◆ **Directions for this task**: Count every line in the data below where the word "camera" appears, then state only that count.

◆ **Source material**:

- - -

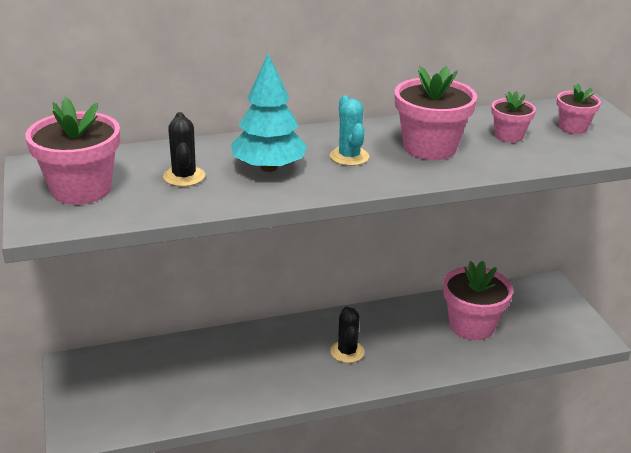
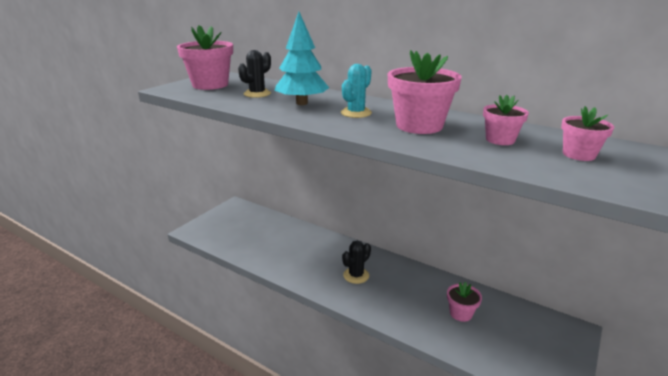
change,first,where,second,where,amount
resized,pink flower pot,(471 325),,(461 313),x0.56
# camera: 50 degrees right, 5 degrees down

- - -

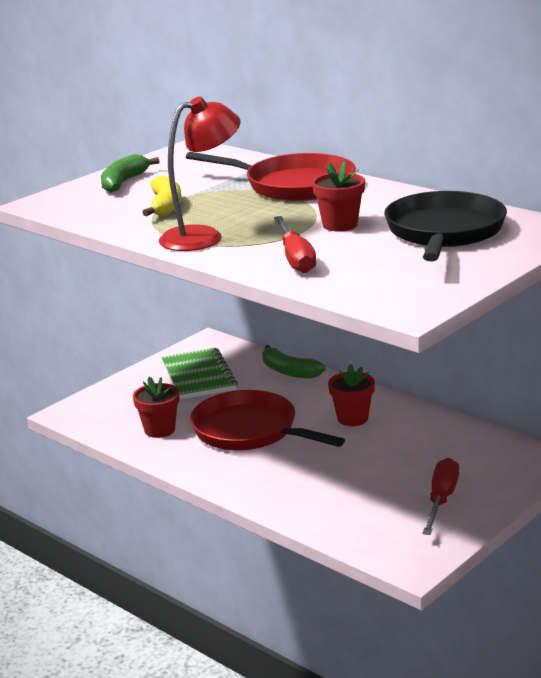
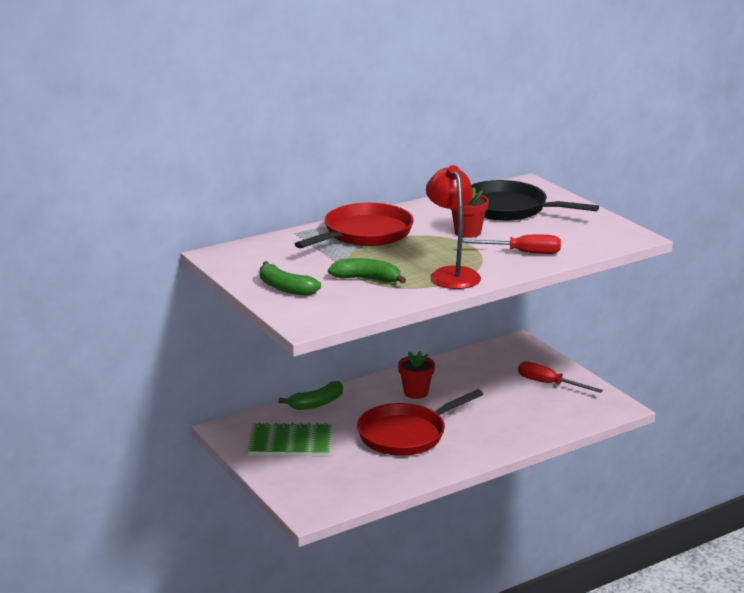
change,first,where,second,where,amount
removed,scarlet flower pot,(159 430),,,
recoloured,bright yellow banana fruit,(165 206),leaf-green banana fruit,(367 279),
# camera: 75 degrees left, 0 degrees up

- - -

◆ **The answer**: 2